**Aim of the task**
Copy each line of the entries beneath that contains the word "Stock".

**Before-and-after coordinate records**

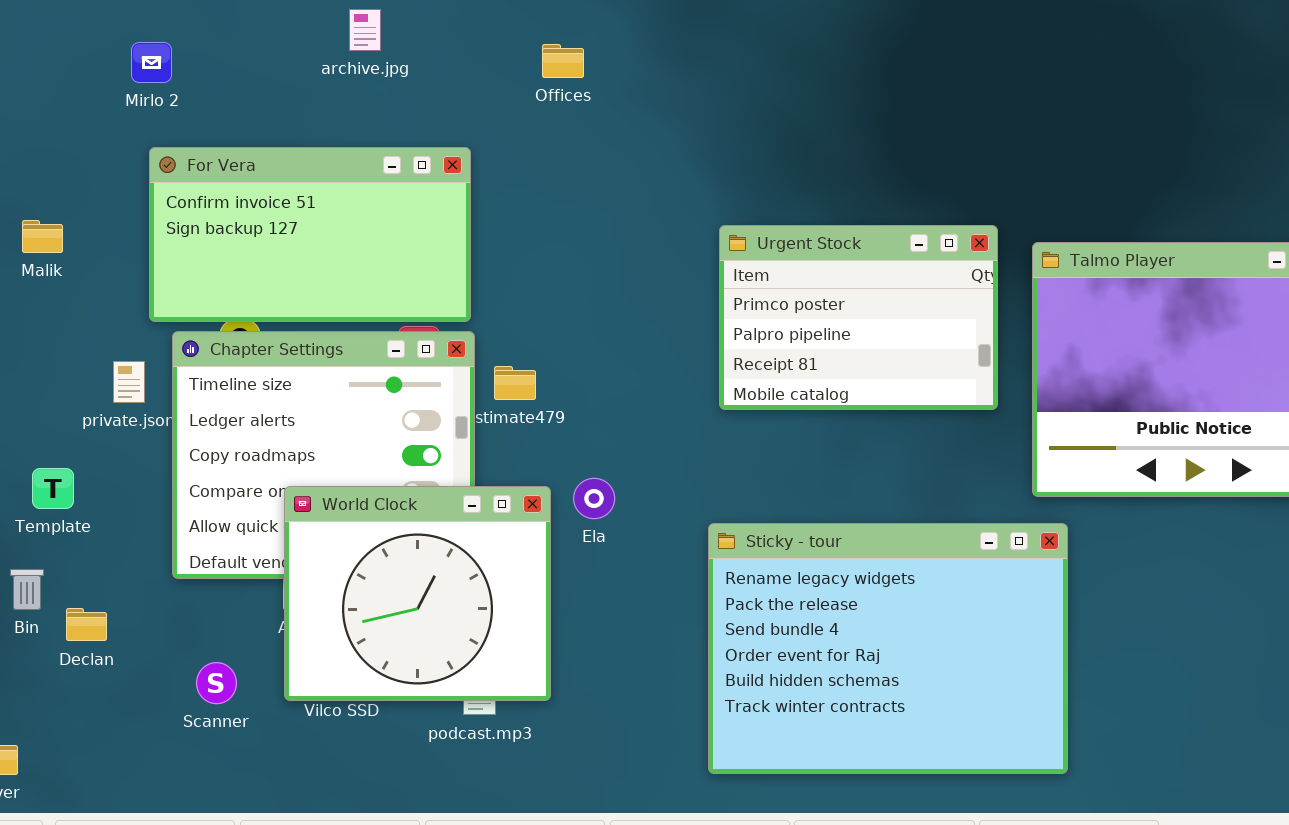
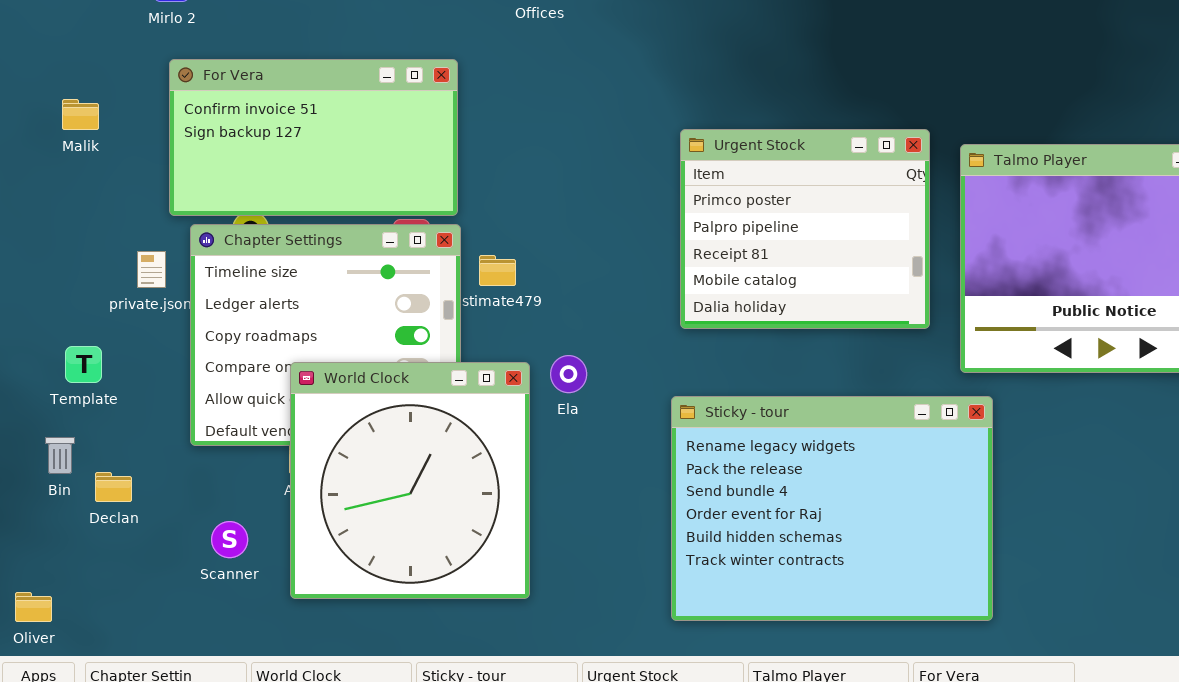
Malik: [22,220,63,253] -> [62,99,99,130], moved
Urgent Stock: [719,225,998,410] -> [680,129,930,329], resized
World Clock: [284,486,551,701] -> [290,362,530,599], resized

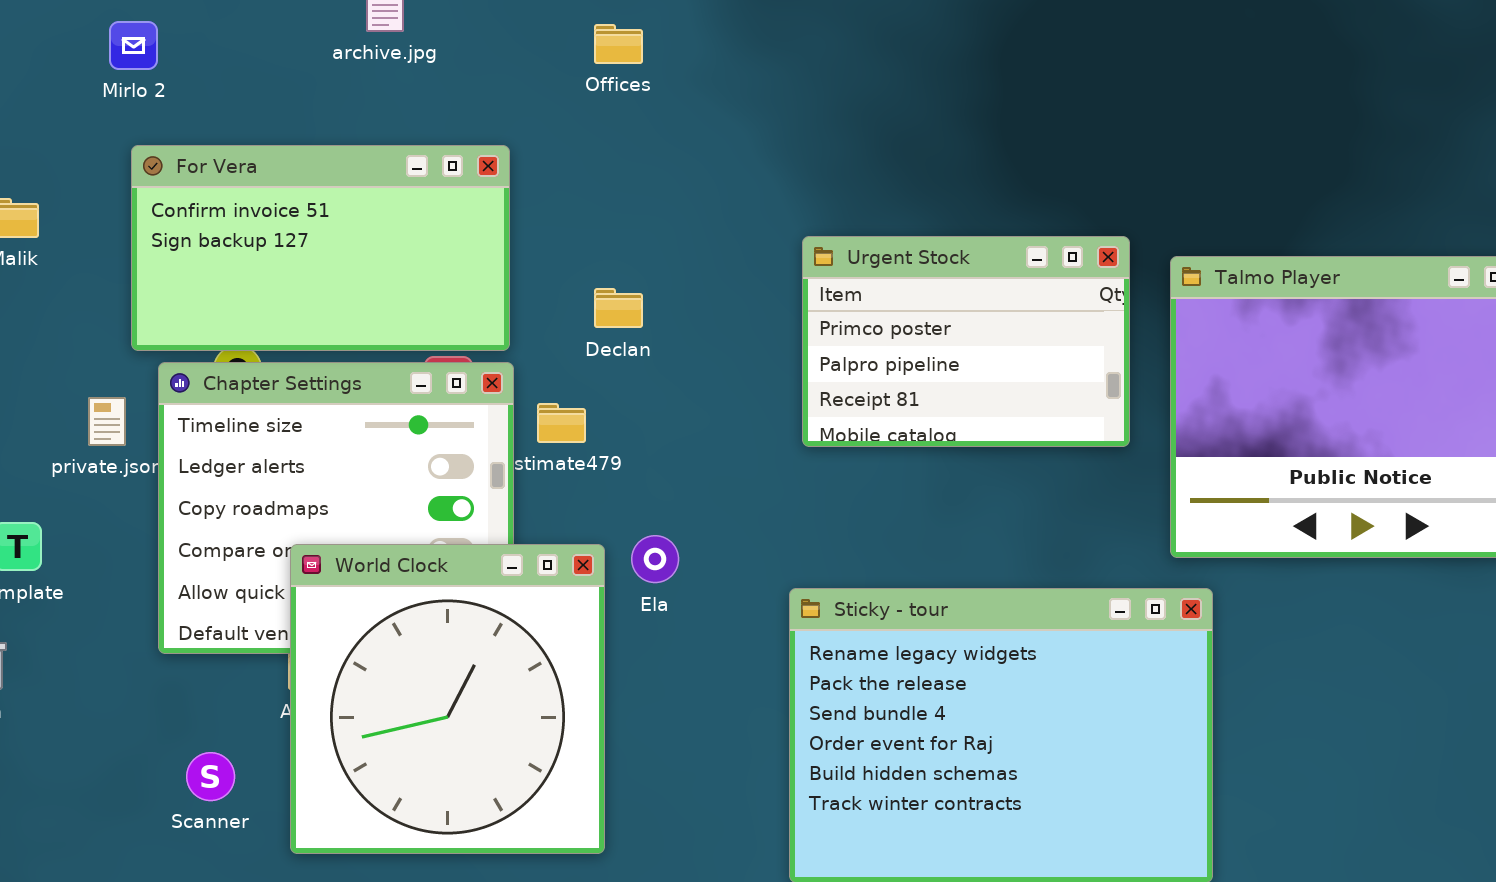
Urgent Stock: [680,129,930,329] -> [802,236,1130,447], resized
Declan: [95,472,132,502] -> [594,288,643,328], moved

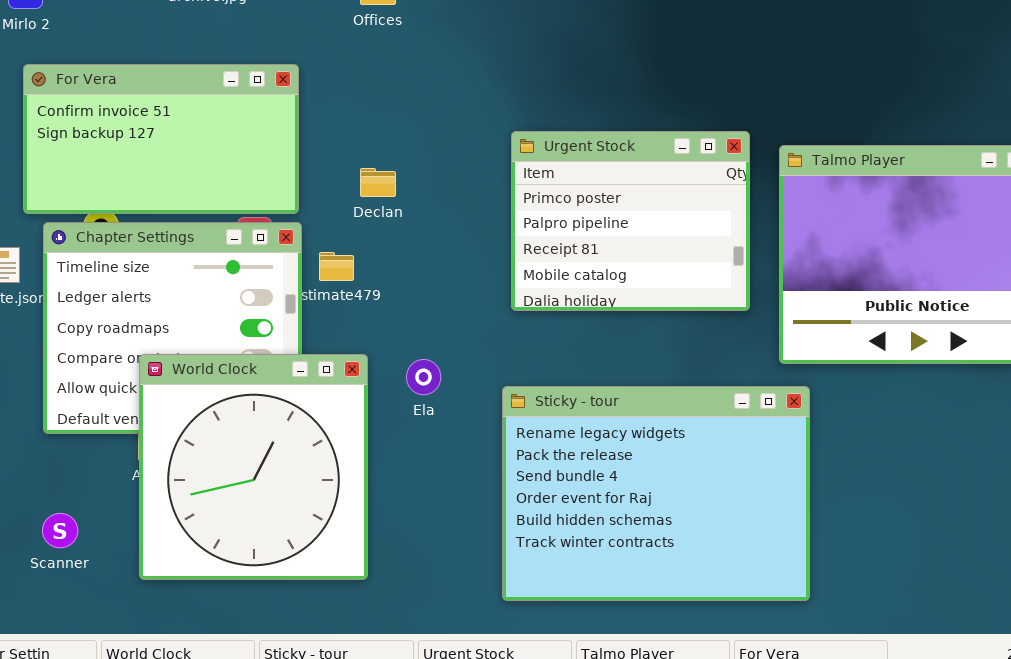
Urgent Stock: [802,236,1130,447] -> [511,131,750,311], resized
Ela: [631,535,679,583] -> [406,359,441,395], moved
Scanner: [186,752,235,801] -> [42,513,78,548], moved

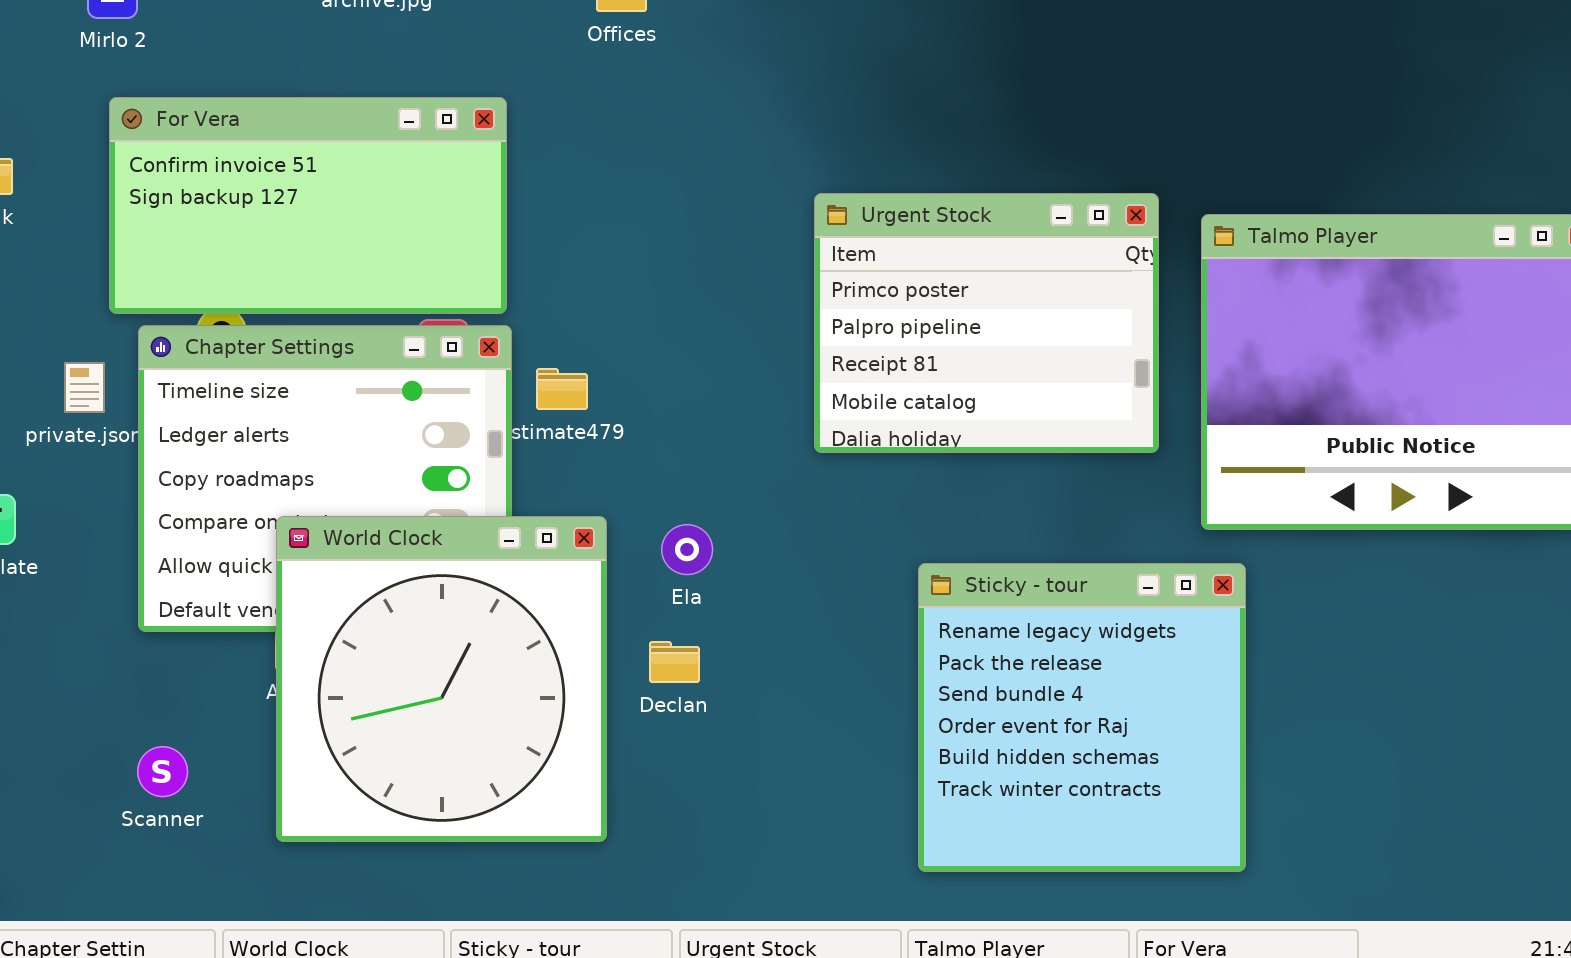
Declan: [360,168,396,197] -> [649,641,700,683], moved
Sticky - tour: [502,386,810,601] -> [918,563,1246,872], resized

**Solution for this problem**
Urgent Stock: [719,225,998,410] -> [680,129,930,329], resized
Urgent Stock: [680,129,930,329] -> [802,236,1130,447], resized
Urgent Stock: [802,236,1130,447] -> [511,131,750,311], resized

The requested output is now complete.